[Extracted information]
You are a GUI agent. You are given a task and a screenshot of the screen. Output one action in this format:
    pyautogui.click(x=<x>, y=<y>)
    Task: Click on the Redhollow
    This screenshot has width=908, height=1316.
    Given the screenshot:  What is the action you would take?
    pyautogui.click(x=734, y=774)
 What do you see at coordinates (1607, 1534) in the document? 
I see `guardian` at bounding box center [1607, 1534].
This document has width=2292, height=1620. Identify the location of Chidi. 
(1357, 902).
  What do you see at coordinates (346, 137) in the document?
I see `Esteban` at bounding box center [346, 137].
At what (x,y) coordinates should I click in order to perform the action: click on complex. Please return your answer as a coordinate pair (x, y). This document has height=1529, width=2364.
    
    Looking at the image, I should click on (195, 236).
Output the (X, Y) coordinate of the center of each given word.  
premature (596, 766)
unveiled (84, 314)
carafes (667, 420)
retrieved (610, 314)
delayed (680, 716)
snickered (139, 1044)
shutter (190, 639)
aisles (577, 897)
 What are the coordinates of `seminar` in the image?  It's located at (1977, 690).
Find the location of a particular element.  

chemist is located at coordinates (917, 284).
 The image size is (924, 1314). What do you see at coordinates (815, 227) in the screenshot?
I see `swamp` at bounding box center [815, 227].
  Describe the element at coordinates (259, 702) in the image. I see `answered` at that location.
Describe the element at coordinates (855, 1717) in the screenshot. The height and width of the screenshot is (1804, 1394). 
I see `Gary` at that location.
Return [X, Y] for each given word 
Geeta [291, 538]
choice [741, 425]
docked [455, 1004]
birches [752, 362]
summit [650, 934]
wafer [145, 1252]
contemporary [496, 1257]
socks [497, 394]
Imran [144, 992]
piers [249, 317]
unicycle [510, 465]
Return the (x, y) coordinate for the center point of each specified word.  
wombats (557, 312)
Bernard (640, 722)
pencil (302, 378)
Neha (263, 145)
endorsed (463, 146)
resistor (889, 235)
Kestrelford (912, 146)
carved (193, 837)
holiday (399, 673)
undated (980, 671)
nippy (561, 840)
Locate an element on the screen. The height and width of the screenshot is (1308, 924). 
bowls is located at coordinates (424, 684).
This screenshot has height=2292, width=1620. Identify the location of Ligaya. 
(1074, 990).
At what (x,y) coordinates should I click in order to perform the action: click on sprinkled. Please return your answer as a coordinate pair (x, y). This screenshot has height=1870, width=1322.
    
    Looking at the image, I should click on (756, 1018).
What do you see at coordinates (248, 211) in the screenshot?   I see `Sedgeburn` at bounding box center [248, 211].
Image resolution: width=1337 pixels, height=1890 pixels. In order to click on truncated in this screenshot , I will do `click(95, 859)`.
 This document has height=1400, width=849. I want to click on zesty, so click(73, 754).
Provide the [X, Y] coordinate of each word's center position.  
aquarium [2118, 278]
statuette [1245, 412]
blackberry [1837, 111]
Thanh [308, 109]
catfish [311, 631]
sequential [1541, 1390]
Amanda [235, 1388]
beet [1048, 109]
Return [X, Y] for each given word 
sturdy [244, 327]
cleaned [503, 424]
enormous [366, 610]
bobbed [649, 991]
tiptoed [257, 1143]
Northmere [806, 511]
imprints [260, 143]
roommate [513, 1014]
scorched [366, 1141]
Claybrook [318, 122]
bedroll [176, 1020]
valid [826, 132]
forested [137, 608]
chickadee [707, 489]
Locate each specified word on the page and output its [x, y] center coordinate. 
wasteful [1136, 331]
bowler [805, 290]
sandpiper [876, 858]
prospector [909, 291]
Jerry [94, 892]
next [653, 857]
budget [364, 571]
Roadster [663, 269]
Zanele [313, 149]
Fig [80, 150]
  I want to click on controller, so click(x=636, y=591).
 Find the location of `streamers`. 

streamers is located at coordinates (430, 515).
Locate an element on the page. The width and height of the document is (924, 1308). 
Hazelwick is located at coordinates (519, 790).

[Exercise brief] Please write out the stretch of the records from the line containing "tiptoed [257, 1143]" through the line containing "prospector [909, 291]" again, replacing "roommate" with "housemate" and leaving everything else unchanged.

[Correct response]
tiptoed [257, 1143]
Northmere [806, 511]
imprints [260, 143]
housemate [513, 1014]
scorched [366, 1141]
Claybrook [318, 122]
bedroll [176, 1020]
valid [826, 132]
forested [137, 608]
chickadee [707, 489]
Locate each specified word on the page and output its [x, y] center coordinate. 
wasteful [1136, 331]
bowler [805, 290]
sandpiper [876, 858]
prospector [909, 291]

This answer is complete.